START INFORMATION PROVIDED

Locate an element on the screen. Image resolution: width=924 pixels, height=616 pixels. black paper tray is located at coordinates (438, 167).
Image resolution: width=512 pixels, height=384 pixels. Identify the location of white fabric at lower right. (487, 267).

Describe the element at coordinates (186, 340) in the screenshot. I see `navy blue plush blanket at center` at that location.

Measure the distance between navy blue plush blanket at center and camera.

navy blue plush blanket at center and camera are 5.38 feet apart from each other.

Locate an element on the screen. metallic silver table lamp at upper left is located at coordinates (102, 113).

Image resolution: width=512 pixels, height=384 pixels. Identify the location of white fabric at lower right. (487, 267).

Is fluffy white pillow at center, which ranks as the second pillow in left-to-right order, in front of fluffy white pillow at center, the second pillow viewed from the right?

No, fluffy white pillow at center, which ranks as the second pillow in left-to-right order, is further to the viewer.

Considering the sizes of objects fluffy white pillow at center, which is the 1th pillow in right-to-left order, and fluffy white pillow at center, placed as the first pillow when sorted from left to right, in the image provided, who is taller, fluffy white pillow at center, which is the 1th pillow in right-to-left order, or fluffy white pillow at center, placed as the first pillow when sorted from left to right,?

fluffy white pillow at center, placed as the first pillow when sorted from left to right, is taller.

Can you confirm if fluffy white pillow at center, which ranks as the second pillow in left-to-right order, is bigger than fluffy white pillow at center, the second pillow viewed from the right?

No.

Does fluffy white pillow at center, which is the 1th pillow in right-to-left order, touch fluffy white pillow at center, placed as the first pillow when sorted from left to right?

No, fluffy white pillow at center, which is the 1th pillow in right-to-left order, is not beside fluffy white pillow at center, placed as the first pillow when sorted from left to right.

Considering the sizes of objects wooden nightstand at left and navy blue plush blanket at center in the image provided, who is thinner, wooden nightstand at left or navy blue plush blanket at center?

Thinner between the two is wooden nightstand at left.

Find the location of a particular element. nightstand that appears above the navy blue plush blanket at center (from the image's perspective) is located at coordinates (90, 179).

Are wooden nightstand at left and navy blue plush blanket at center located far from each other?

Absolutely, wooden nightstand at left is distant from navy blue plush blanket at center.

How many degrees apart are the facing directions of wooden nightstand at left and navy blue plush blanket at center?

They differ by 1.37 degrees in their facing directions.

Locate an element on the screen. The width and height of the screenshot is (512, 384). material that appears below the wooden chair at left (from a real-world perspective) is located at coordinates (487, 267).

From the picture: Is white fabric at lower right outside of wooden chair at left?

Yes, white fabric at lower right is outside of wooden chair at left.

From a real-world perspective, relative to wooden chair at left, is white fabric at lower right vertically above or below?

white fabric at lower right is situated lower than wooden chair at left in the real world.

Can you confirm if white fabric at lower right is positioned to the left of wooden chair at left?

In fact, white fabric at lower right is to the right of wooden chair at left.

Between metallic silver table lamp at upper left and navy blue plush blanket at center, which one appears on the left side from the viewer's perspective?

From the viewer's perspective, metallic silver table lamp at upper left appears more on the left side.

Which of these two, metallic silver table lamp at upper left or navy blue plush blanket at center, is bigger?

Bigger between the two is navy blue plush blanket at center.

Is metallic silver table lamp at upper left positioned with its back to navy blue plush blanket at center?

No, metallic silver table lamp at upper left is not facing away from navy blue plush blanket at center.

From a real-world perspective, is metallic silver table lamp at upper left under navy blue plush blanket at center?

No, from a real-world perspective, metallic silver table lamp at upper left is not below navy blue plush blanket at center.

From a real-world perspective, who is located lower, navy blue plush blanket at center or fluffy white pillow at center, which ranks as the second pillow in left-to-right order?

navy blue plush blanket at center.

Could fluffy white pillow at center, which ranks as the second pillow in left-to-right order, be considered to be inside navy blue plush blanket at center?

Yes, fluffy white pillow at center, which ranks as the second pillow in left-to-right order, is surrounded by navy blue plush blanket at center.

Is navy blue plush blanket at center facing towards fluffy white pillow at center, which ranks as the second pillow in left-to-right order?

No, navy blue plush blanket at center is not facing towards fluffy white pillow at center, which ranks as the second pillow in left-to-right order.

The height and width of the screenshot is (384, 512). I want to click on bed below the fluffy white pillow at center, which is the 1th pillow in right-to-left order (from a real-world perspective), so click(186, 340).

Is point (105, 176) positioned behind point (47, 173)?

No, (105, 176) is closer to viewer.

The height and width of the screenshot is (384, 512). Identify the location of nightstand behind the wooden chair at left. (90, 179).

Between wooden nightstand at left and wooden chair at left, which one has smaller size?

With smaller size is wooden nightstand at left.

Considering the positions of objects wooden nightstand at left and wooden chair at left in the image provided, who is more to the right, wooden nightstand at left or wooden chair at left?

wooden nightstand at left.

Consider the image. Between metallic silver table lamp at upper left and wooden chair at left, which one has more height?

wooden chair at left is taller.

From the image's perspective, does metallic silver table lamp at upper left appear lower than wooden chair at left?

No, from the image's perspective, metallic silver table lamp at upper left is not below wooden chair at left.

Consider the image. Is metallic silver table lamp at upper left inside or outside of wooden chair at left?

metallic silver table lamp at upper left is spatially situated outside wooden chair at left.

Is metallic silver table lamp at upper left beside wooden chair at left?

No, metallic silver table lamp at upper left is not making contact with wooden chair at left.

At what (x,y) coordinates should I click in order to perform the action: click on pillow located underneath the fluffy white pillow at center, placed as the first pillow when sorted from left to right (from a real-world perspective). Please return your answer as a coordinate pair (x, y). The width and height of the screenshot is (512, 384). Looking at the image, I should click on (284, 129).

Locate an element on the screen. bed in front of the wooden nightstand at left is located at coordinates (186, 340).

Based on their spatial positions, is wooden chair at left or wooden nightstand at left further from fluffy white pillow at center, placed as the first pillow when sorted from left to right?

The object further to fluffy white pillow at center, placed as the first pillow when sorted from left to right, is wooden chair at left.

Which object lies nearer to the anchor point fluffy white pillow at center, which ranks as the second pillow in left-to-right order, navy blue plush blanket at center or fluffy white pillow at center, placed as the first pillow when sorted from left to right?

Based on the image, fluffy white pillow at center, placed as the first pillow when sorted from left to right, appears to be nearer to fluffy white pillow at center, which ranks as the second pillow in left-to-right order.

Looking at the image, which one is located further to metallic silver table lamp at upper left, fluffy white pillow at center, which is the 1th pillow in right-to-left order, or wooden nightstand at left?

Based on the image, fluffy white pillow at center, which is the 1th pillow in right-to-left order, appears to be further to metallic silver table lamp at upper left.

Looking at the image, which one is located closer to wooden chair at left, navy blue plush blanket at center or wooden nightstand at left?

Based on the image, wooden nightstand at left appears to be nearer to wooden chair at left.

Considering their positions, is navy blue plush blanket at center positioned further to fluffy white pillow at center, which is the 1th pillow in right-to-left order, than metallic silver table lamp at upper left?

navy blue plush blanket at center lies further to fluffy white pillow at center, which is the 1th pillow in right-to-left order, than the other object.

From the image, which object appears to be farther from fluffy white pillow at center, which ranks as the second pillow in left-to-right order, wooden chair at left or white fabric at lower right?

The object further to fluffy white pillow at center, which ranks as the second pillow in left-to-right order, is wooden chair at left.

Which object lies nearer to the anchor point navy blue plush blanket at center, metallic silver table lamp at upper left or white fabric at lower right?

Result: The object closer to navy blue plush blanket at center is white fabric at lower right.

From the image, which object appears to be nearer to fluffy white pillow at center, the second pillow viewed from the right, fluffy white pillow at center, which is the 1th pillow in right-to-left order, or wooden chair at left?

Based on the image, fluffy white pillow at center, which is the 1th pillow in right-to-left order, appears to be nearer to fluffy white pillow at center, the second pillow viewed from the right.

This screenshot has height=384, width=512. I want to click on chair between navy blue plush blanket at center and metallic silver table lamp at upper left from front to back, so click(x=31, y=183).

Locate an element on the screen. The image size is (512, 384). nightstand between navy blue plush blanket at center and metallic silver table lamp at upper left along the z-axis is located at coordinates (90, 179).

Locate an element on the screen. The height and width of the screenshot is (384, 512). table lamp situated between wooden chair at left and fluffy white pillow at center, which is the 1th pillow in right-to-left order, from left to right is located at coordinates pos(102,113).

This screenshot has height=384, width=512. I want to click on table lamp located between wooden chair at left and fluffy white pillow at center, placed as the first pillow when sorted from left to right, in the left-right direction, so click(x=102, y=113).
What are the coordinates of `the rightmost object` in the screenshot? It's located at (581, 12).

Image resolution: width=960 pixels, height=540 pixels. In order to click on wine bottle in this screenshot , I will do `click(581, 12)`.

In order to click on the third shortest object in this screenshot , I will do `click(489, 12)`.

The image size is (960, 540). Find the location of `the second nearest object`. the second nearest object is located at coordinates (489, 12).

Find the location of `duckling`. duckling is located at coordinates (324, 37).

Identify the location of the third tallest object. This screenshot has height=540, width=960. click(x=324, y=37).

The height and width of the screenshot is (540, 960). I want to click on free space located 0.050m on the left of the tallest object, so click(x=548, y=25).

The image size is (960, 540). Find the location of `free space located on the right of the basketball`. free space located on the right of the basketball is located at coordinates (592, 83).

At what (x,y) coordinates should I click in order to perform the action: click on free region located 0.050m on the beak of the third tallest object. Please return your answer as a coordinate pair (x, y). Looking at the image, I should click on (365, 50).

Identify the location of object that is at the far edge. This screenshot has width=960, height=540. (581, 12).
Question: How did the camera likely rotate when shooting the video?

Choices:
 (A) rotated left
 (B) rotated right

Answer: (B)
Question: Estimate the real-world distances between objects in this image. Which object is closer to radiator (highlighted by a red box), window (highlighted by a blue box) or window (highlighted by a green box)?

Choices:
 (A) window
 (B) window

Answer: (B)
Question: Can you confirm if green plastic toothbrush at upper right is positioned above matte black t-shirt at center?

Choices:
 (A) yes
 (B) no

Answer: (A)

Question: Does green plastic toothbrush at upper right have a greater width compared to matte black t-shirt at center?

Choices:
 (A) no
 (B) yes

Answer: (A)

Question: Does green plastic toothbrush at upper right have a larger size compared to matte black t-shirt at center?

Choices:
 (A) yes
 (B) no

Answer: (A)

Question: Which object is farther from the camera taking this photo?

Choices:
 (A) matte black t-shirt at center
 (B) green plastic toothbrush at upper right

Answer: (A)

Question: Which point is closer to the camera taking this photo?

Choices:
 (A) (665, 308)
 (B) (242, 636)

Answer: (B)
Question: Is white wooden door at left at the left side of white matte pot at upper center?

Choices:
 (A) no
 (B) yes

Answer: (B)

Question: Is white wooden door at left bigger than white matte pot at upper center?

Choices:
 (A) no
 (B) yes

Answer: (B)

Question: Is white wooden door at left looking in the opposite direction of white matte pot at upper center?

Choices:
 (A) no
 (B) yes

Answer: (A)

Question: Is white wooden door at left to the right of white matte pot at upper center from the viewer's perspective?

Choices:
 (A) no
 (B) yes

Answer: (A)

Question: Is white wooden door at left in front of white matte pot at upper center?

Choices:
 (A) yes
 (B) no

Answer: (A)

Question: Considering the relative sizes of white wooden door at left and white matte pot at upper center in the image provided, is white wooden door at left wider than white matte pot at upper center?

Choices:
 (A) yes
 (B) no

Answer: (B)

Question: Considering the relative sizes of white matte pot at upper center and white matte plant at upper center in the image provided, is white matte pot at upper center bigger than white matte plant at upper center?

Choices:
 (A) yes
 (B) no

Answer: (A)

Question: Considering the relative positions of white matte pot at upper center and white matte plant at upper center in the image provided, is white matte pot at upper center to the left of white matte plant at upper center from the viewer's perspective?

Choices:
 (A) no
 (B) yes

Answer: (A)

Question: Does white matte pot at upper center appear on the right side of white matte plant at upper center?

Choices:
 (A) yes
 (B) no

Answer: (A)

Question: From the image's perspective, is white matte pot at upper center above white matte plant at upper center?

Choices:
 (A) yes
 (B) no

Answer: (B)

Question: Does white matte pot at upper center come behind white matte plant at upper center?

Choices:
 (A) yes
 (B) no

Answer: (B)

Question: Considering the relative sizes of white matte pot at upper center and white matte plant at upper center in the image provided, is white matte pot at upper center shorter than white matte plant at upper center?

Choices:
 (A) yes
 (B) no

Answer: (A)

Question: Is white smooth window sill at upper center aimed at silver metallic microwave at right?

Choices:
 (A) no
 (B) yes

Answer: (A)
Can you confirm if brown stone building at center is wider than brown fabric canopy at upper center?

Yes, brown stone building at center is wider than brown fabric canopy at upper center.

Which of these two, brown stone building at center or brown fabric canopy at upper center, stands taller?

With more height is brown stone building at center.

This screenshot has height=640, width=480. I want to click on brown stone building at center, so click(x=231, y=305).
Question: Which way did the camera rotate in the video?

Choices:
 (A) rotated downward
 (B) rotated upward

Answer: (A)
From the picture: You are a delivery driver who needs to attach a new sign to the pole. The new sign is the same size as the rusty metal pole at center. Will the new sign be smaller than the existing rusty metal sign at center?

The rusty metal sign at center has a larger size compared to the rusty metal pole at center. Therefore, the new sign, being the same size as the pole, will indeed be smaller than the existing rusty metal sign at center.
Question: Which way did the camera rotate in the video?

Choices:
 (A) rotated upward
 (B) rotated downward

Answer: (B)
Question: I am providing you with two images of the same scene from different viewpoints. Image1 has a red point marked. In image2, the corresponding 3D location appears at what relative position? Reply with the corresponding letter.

END INFORMATION PROVIDED

◆ DIRECTIONS:
Copy verbatim the lines of the material from the line with "Question: Is white wooden door at left looking" up to and including the line with "Question: Is white wooden door at left to".

◆ PROBLEM SOLUTION:
Question: Is white wooden door at left looking in the opposite direction of white matte pot at upper center?

Choices:
 (A) no
 (B) yes

Answer: (A)

Question: Is white wooden door at left to the right of white matte pot at upper center from the viewer's perspective?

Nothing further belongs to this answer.